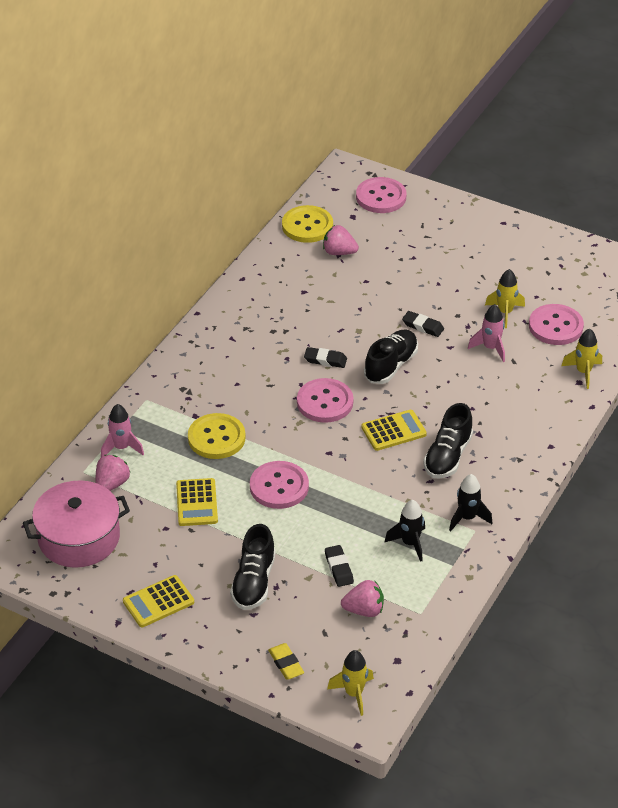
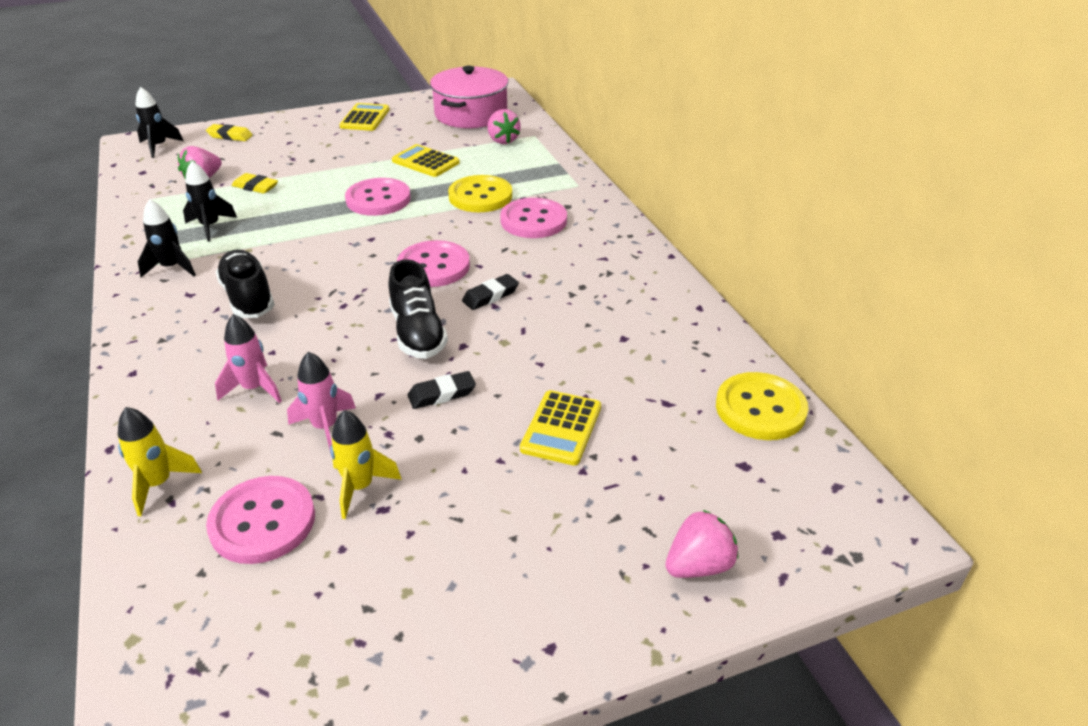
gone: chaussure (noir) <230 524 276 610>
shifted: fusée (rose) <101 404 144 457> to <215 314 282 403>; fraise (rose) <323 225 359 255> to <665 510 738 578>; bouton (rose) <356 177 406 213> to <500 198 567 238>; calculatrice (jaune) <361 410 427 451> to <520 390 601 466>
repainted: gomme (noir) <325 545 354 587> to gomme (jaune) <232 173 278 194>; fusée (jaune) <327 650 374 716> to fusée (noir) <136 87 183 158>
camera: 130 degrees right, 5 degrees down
--
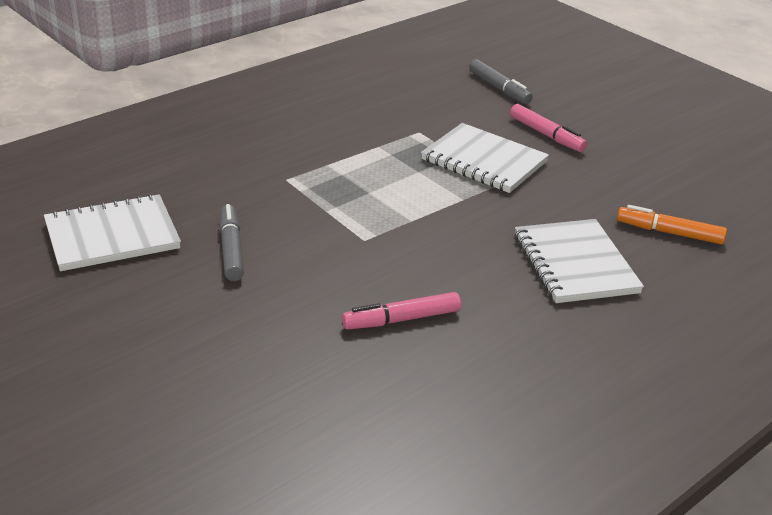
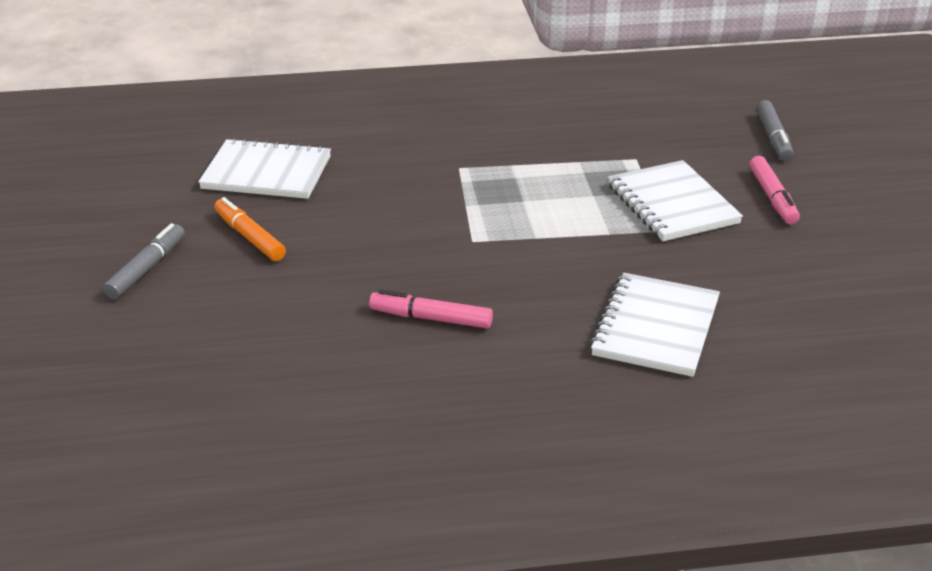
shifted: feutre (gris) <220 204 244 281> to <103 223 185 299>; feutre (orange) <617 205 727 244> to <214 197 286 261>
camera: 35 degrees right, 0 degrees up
...
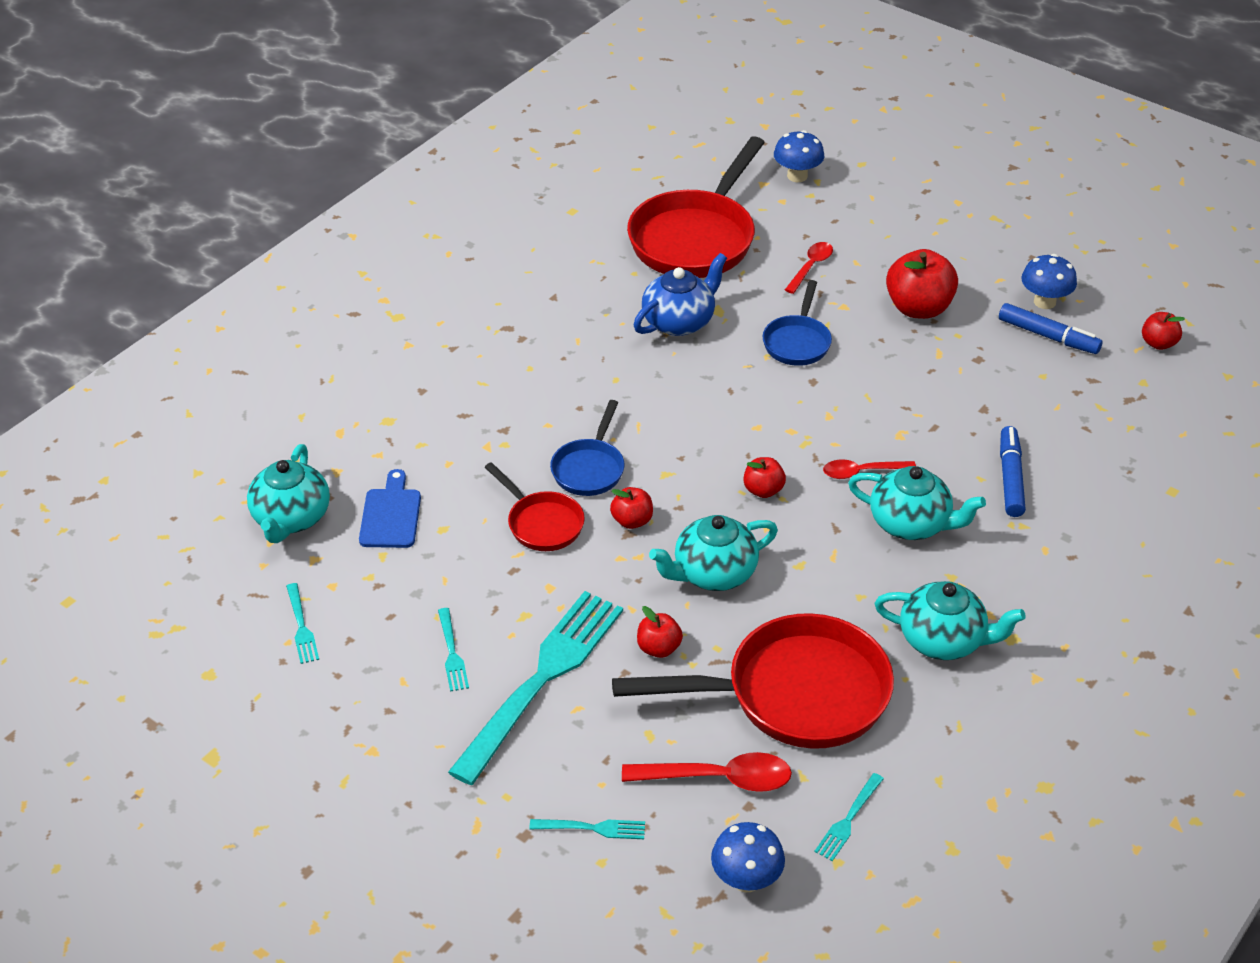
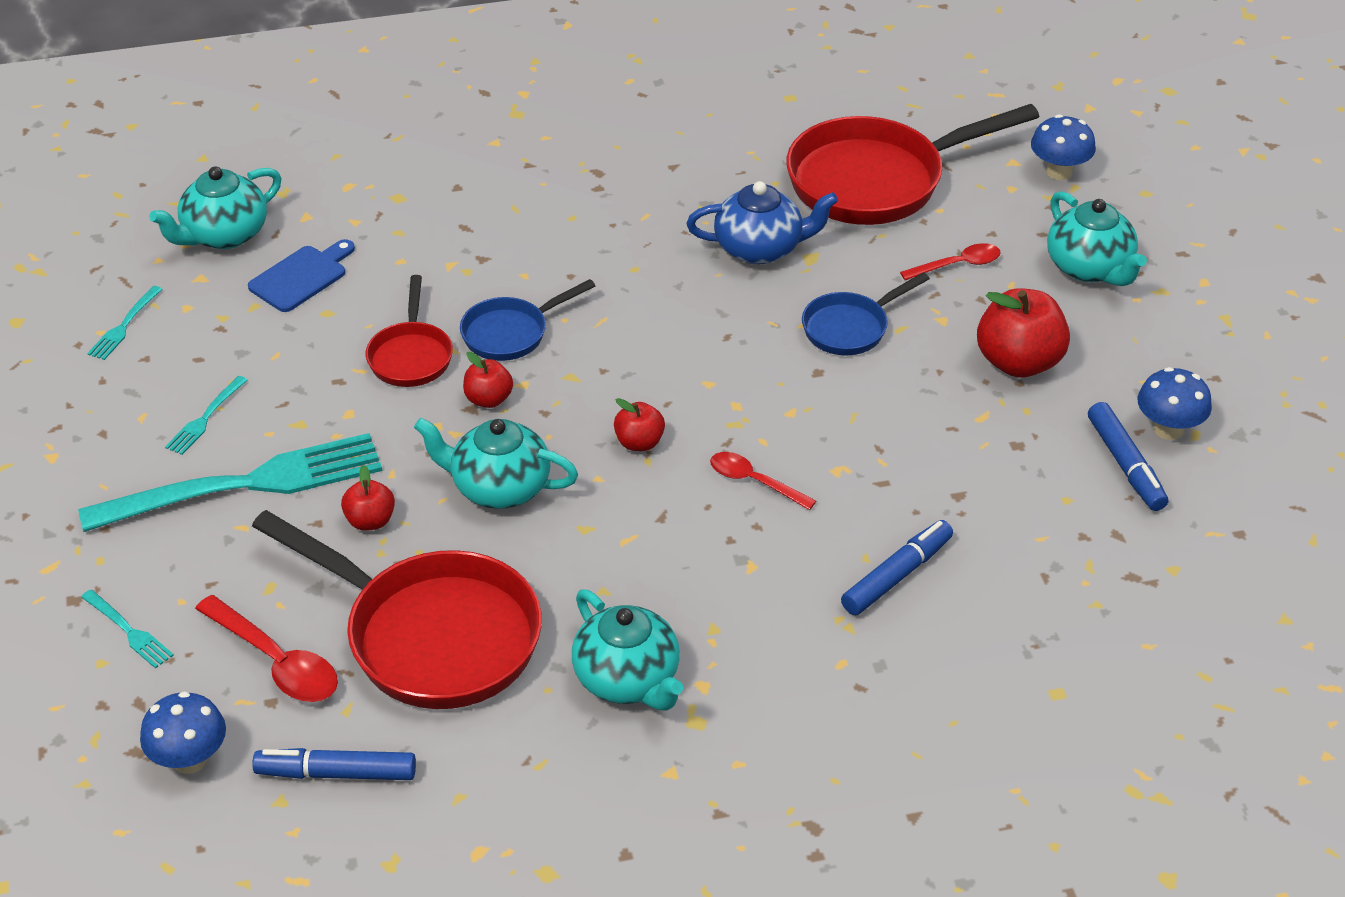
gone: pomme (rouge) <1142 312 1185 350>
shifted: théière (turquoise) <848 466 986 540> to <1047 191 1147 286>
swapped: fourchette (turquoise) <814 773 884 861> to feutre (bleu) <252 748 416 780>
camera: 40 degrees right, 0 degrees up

• [Problem details]: Among the entries above, find the line with "gone: chaussure (noir) <230 524 276 610>" and the line with "camera: 130 degrees right, 5 degrees down"; give again exactly these two lines and all lines between them.

• [Answer below]:
gone: chaussure (noir) <230 524 276 610>
shifted: fusée (rose) <101 404 144 457> to <215 314 282 403>; fraise (rose) <323 225 359 255> to <665 510 738 578>; bouton (rose) <356 177 406 213> to <500 198 567 238>; calculatrice (jaune) <361 410 427 451> to <520 390 601 466>
repainted: gomme (noir) <325 545 354 587> to gomme (jaune) <232 173 278 194>; fusée (jaune) <327 650 374 716> to fusée (noir) <136 87 183 158>
camera: 130 degrees right, 5 degrees down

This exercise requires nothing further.